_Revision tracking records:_
++++++

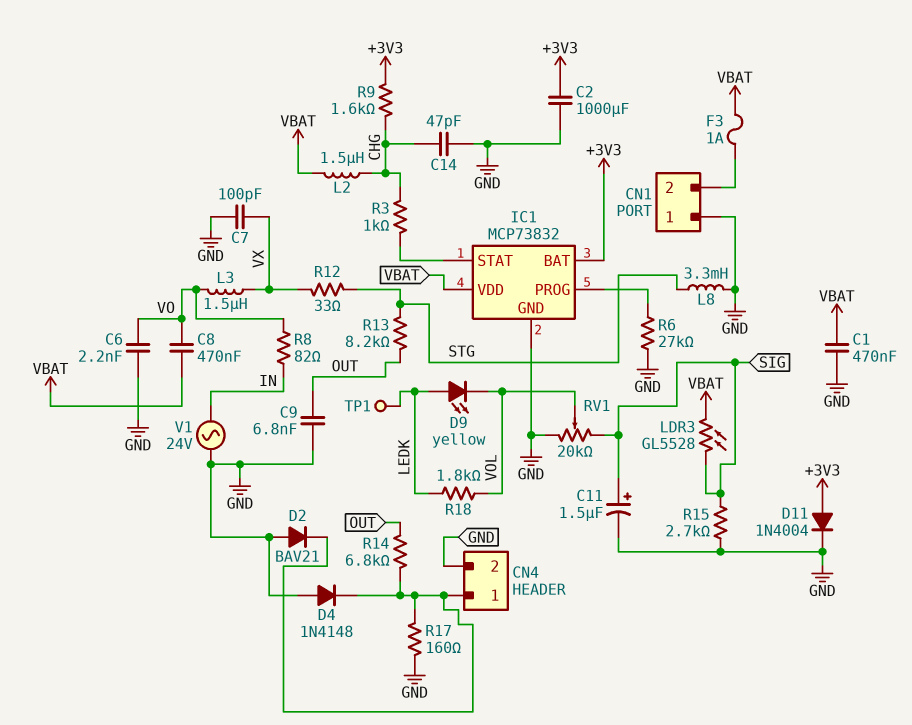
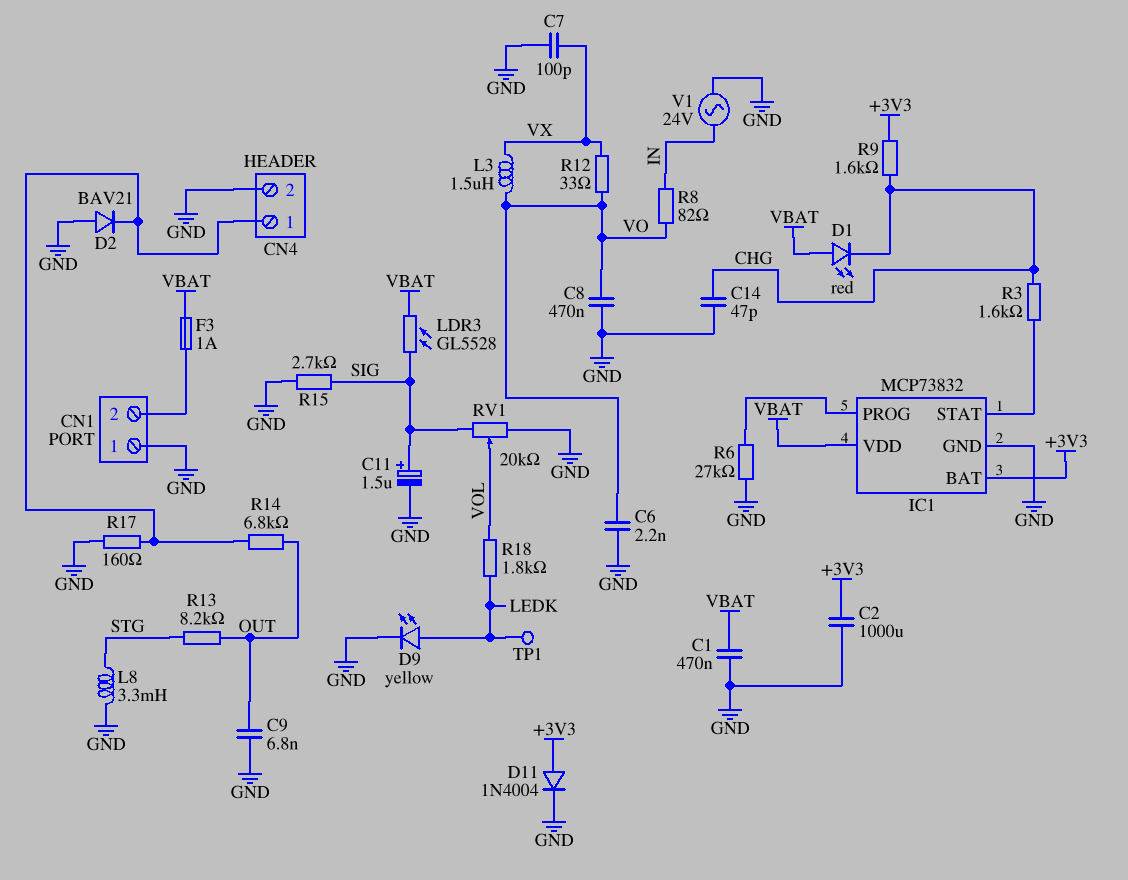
C8: 470nF (VBAT, VO) -> 470nF (GND, VO)
D1: none -> LED red (A VBAT, K CHG)
D4: diode 1N4148 (A GND, K CN4/1) -> none
D9: LED yellow (A LEDK, K VOL) -> LED yellow (A LEDK, K GND)
L2: 1.5uH (CHG, VBAT) -> none
R3: 1k (CHG, IC1/STAT) -> 1.6k (CHG, IC1/STAT)
R12: 33 (STG, VX) -> 33 (VO, VX)

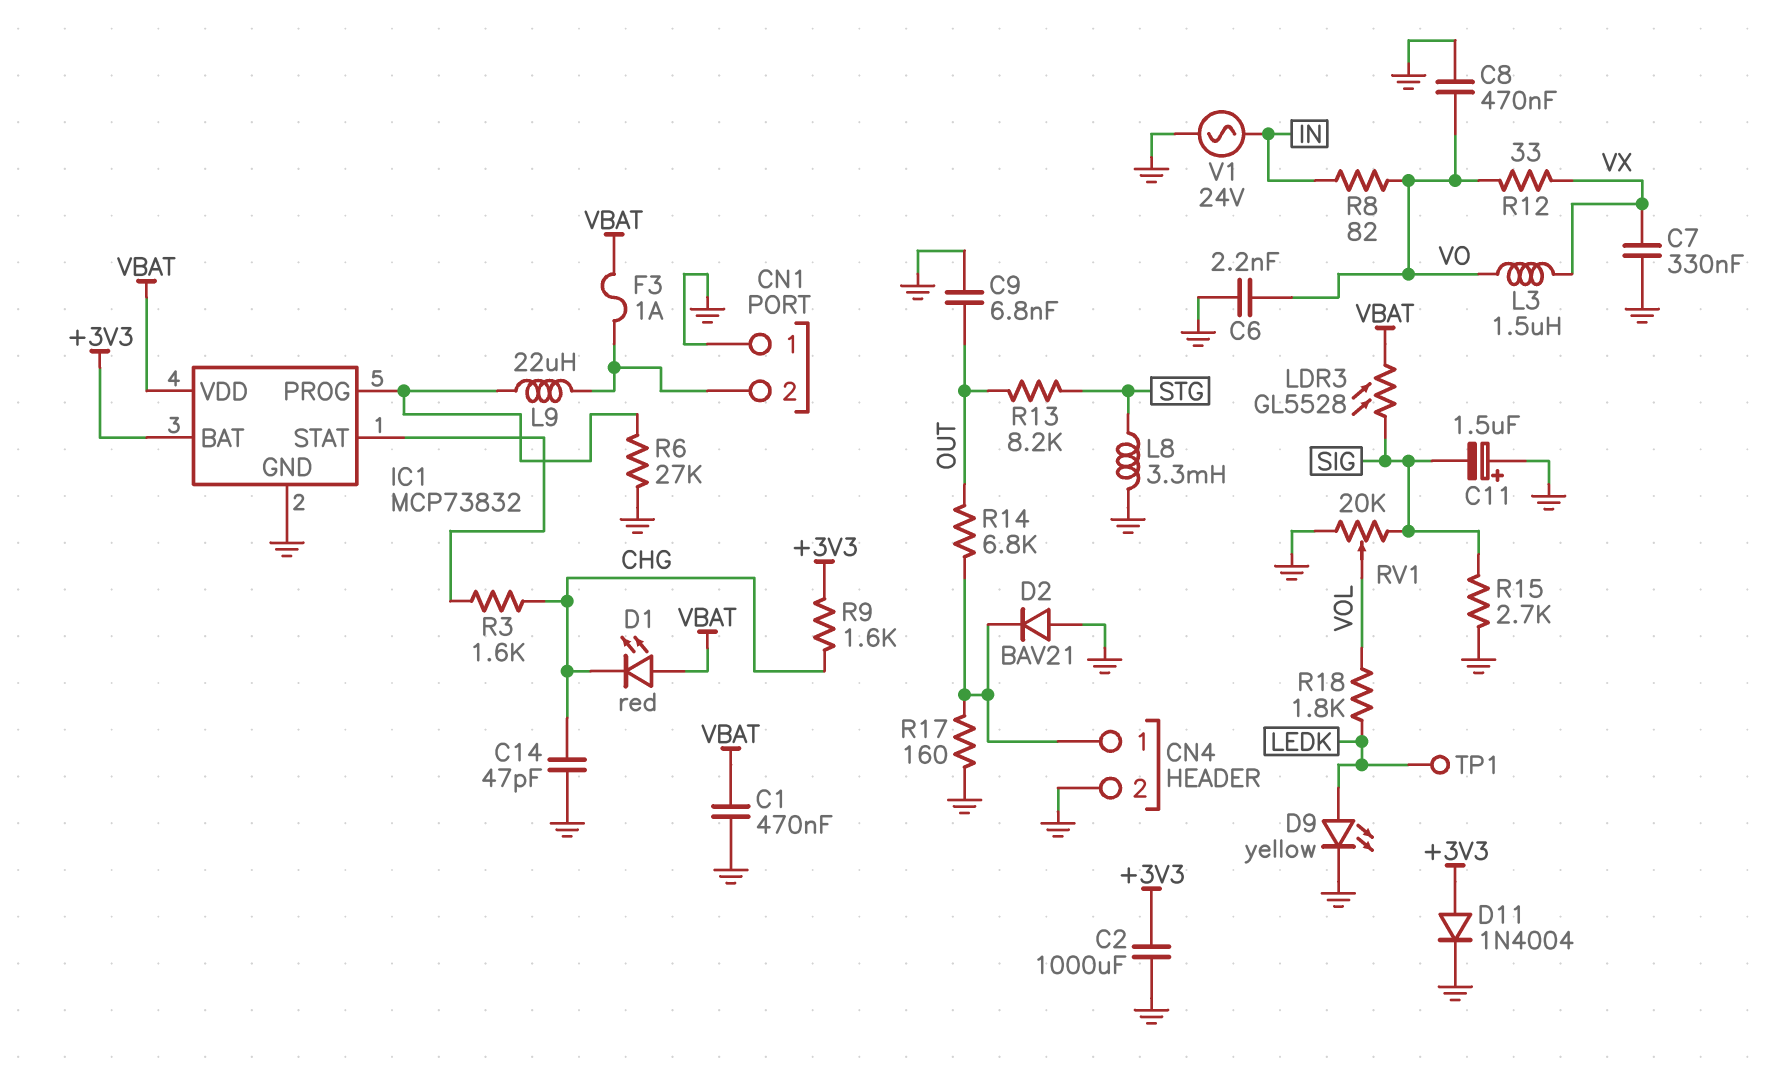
C7: 100pF (GND, VX) -> 330nF (GND, VX)
C11: 1.5uF (plus SIG, minus GND) -> 1.5uF (plus GND, minus SIG)
L9: none -> 22uH (CN1/2, IC1/PROG)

++++++

_EXERCISE GOAL:_ Filter the records above for "none" and copy every matching line.

_TASK SOLUTION:_
D1: none -> LED red (A VBAT, K CHG)
D4: diode 1N4148 (A GND, K CN4/1) -> none
L2: 1.5uH (CHG, VBAT) -> none
L9: none -> 22uH (CN1/2, IC1/PROG)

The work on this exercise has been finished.